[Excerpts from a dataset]
+===+

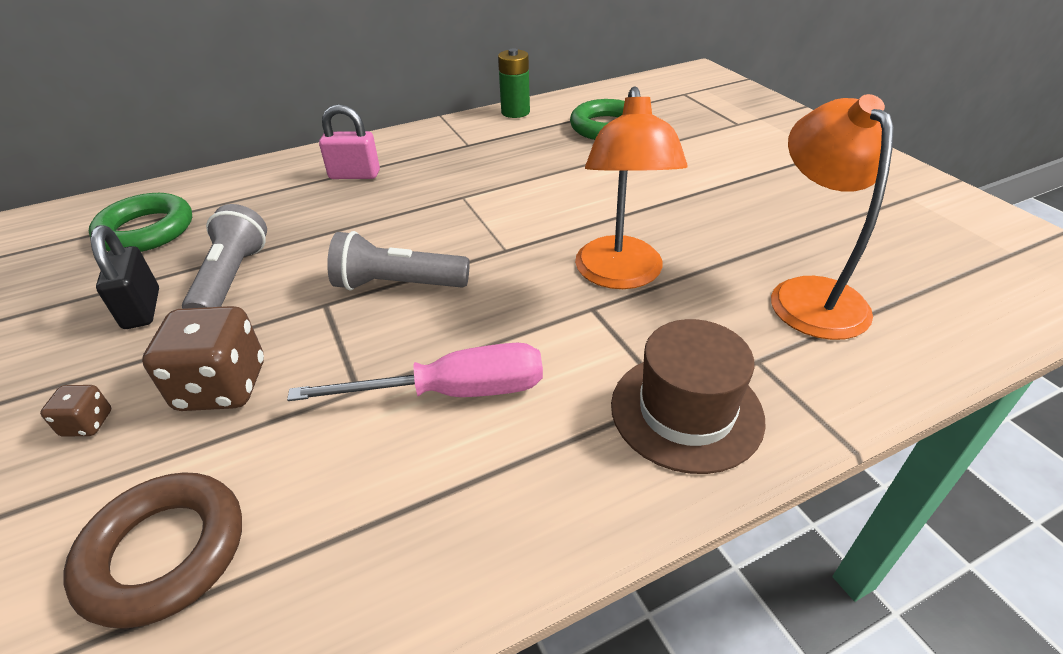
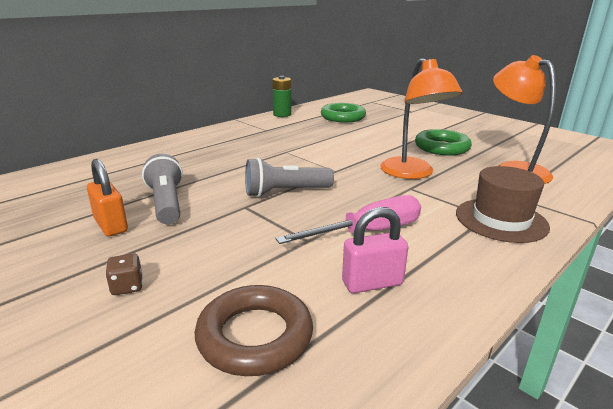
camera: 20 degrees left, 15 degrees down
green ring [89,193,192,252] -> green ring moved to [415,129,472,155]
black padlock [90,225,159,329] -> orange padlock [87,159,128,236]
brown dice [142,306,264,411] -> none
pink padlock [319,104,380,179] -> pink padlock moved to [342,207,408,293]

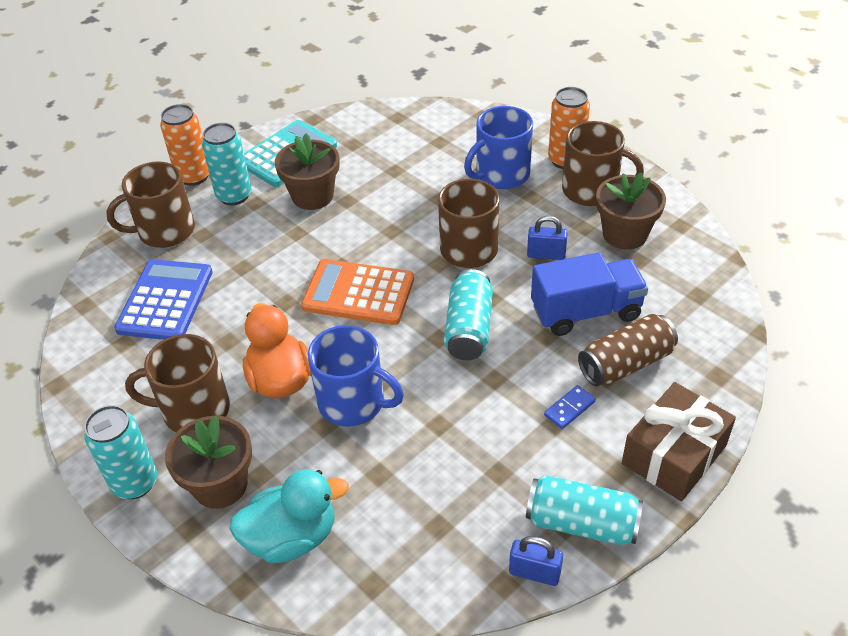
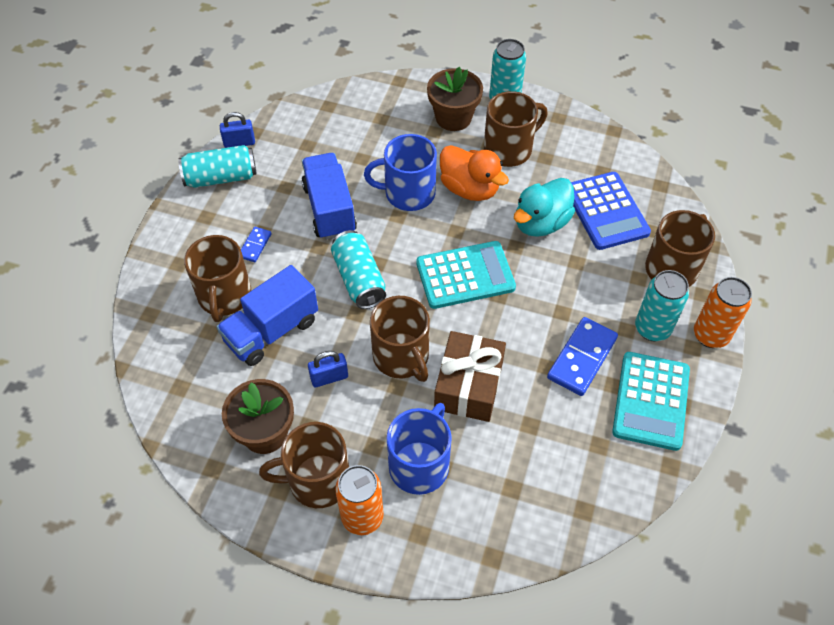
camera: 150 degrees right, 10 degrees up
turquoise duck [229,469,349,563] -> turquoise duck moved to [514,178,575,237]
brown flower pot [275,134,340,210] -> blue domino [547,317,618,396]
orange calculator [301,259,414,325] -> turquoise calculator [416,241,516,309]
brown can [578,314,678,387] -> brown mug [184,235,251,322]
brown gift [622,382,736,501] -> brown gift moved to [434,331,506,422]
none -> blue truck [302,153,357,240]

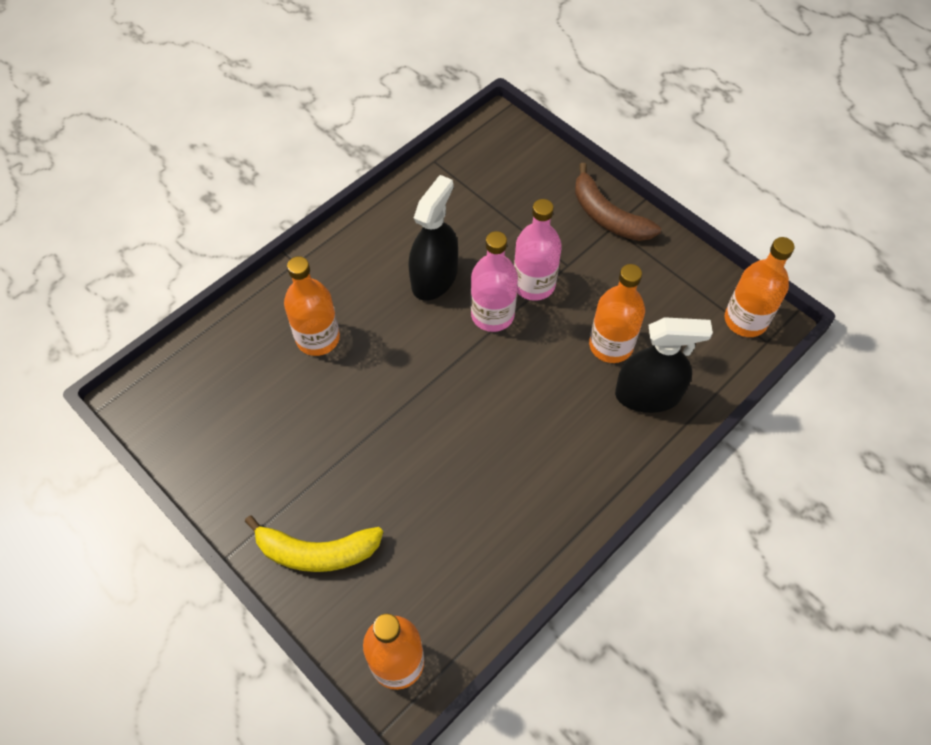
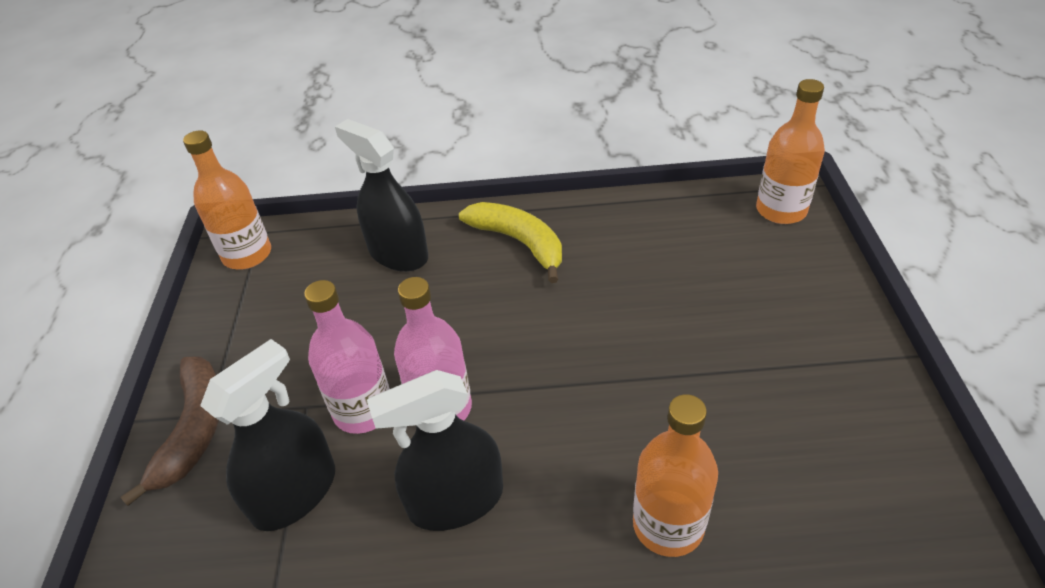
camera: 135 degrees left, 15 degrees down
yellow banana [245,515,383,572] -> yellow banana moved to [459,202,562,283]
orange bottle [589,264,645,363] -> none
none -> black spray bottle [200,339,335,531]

+===+

### [Task statement]
Could you give the number of lines in the data above that contain the string "left", with no other words?

### [Task response]
2